(Before-and-after change records)
★ ★ ★ ★ ★

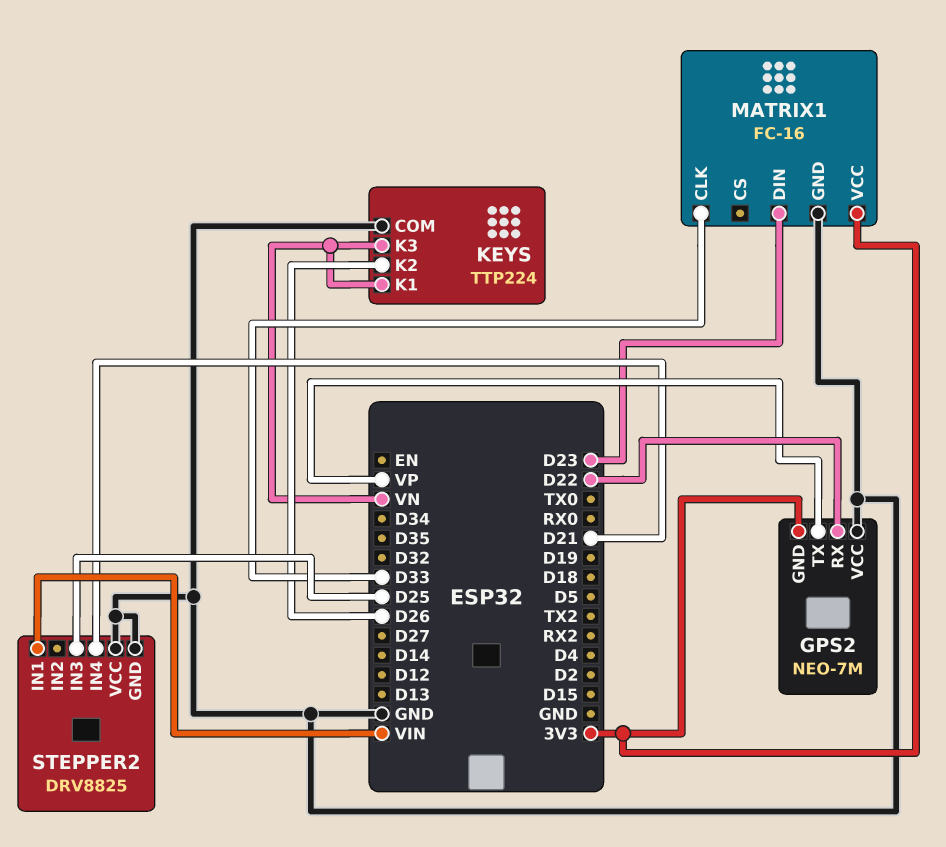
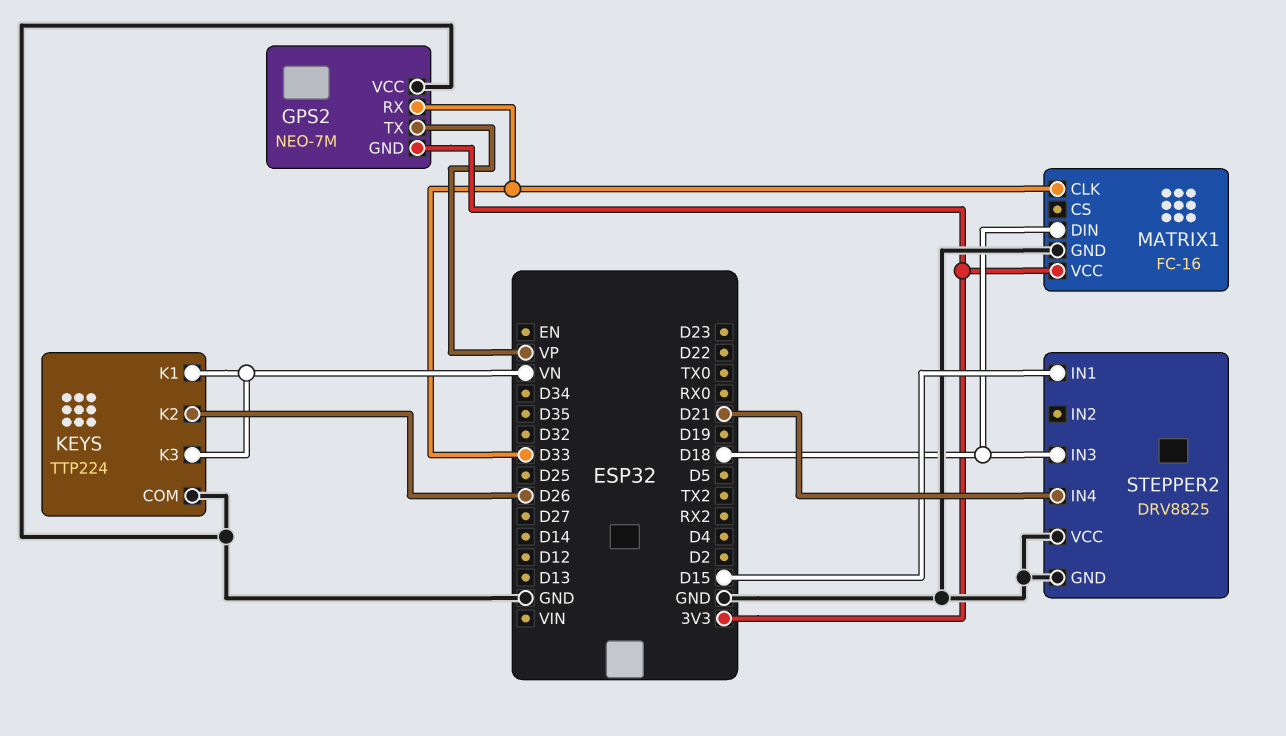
GPS2 pin RX: D22 -> D33
MATRIX1 pin DIN: D23 -> D18
STEPPER2 pin IN1: VIN -> D15
STEPPER2 pin IN3: D25 -> D18

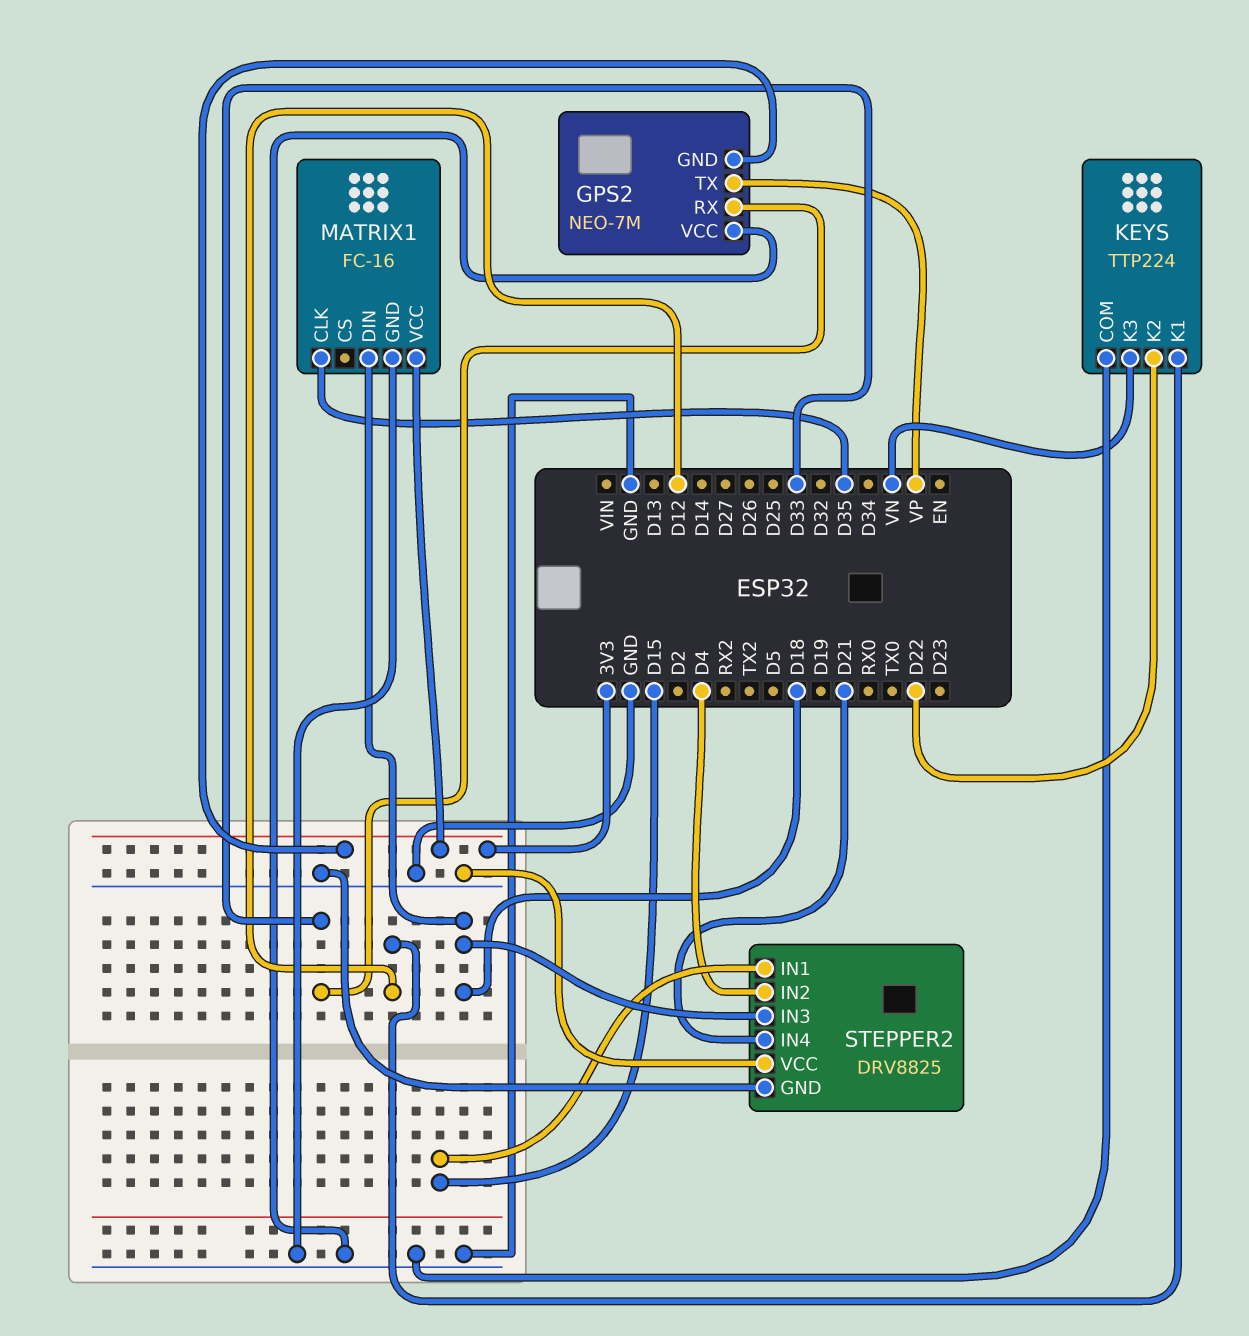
KEYS pin K1: VN -> D12
KEYS pin K2: D26 -> D22
MATRIX1 pin CLK: D33 -> D35
STEPPER2 pin IN2: none -> D4

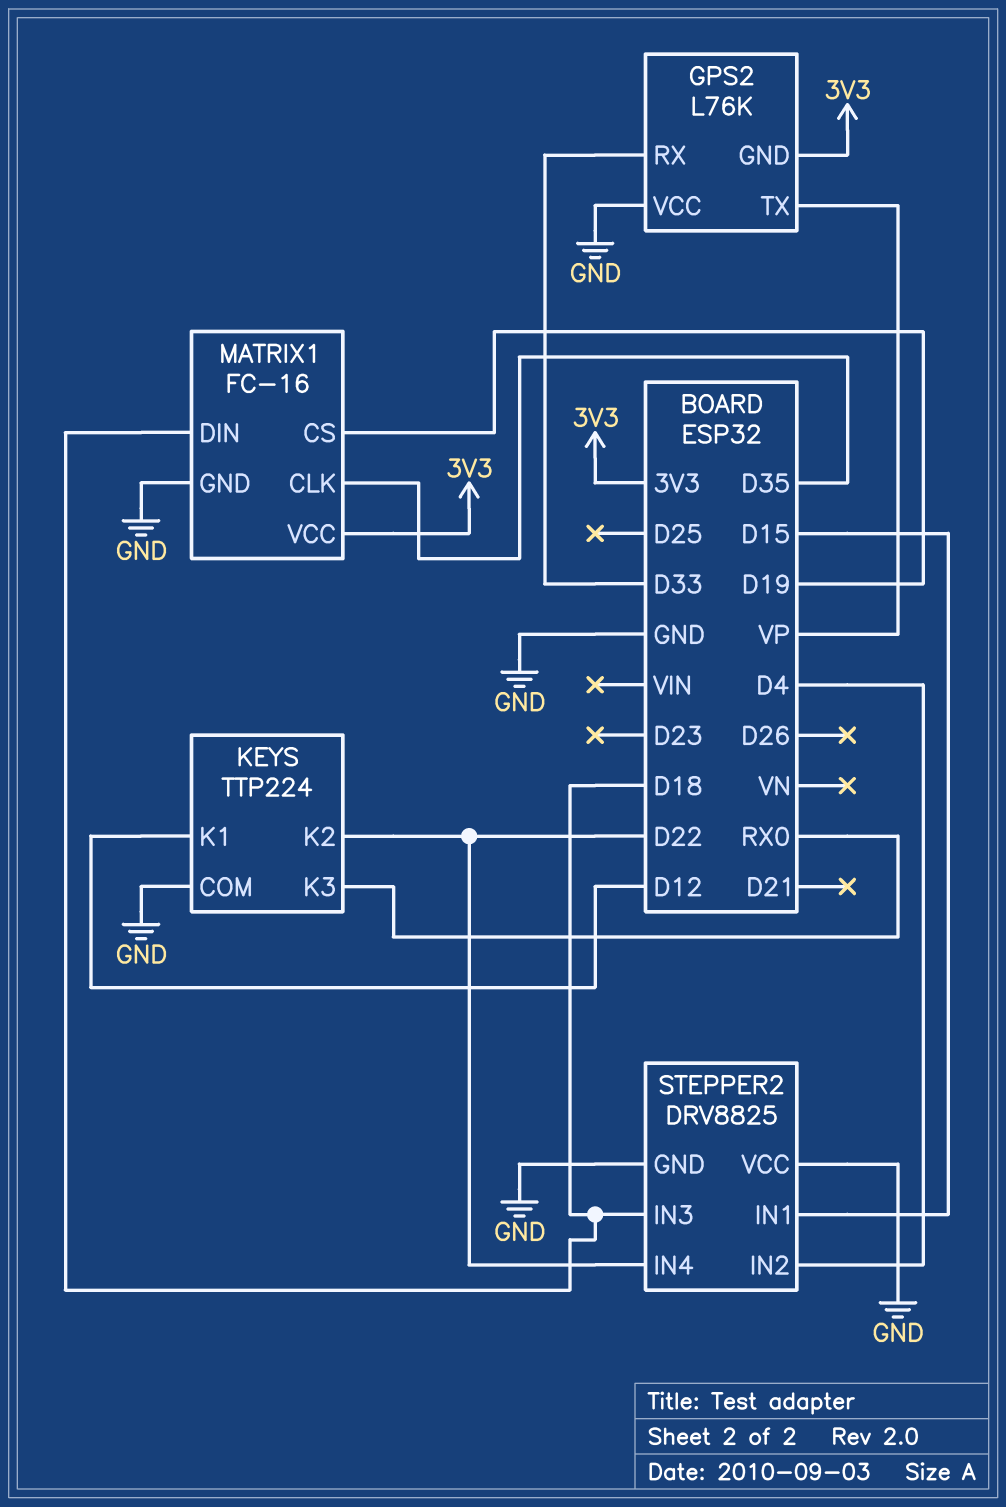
GPS2: NEO-7M -> L76K
KEYS pin K3: VN -> RX0
MATRIX1 pin CS: none -> D19
STEPPER2 pin IN4: D21 -> D22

★ ★ ★ ★ ★

§ **GOAL OF THE EXERCISE**
Please copy exactly the lines from the one containing "MATRIX1 pin CLK: D33 -> D35" through the end of the records above, leaving out every picture.

§ **RESPONSE TO THE TASK**
MATRIX1 pin CLK: D33 -> D35
STEPPER2 pin IN2: none -> D4

GPS2: NEO-7M -> L76K
KEYS pin K3: VN -> RX0
MATRIX1 pin CS: none -> D19
STEPPER2 pin IN4: D21 -> D22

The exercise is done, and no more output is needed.